Count the lines of the material below that contain the string "arrow", treating uppercase and lowercase letters as different. Reply with the number alone.

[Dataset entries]
========================================

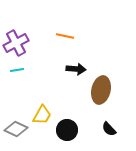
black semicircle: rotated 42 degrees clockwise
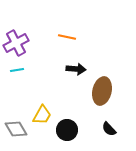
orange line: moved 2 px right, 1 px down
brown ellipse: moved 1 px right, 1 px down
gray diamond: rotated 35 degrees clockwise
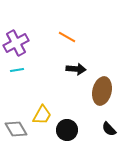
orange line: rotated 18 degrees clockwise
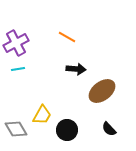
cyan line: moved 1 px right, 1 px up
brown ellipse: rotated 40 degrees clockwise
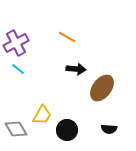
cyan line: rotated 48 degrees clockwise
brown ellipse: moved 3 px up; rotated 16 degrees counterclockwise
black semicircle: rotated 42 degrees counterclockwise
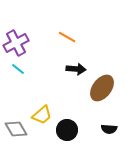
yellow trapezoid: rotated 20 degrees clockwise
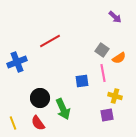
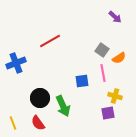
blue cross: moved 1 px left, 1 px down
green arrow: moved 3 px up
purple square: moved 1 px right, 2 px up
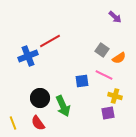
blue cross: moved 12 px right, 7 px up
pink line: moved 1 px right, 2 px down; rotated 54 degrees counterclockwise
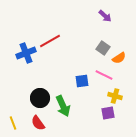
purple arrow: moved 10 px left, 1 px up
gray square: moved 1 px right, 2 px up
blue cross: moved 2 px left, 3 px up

========================================

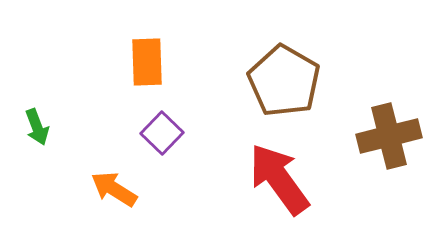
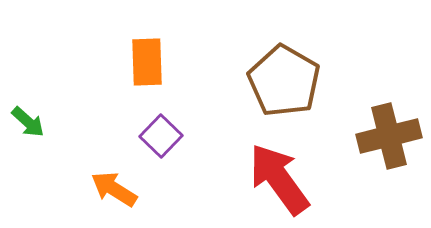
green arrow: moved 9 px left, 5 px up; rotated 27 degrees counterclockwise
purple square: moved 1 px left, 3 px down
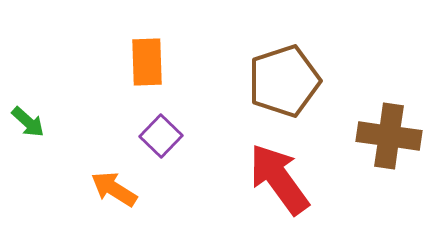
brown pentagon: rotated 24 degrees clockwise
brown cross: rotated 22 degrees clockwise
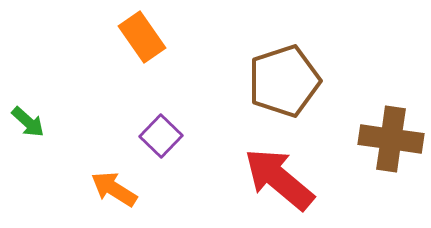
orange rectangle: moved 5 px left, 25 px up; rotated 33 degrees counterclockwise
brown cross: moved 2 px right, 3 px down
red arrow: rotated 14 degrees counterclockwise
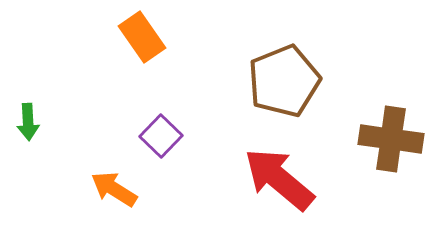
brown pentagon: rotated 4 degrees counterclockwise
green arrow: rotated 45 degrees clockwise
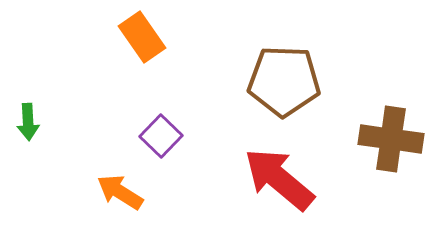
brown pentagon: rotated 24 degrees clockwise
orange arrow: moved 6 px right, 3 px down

========================================

Problem solution. 6